▸ **Provided data**
────────

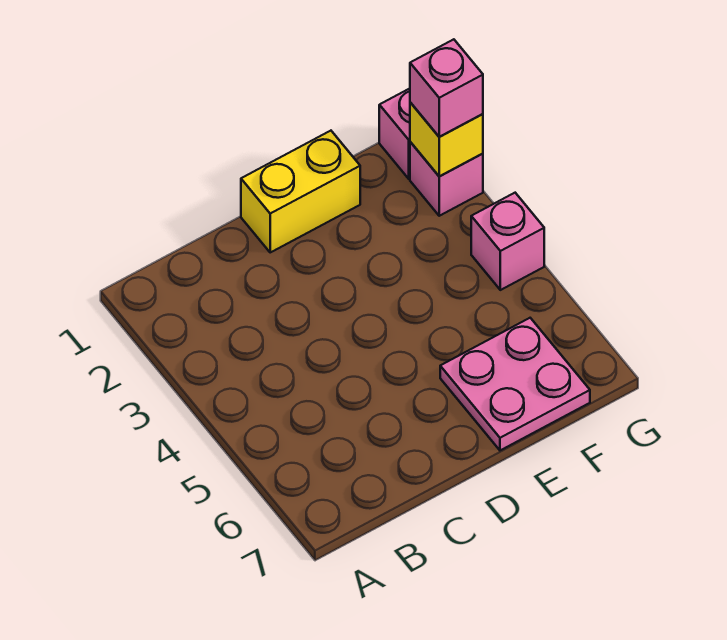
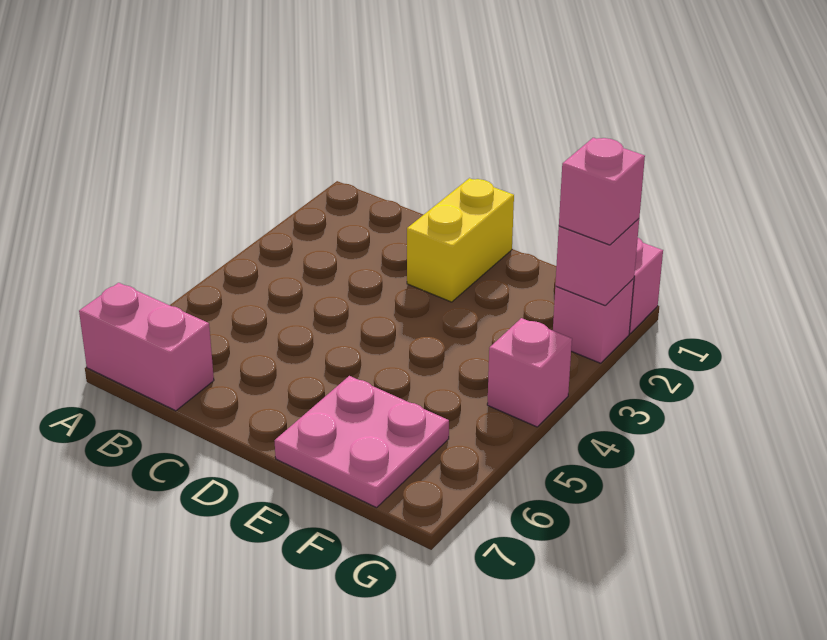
none -> pink brick A7:B7 level 1
yellow brick D1:E1 level 1 -> yellow brick D1:D2 level 1
yellow brick G2 level 2 -> pink brick G2 level 2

────────

▸ **About this exercise**
Count the lines in the material above where the word "yellow" occurs, and reply with nothing but the number.

▸ **Output**
2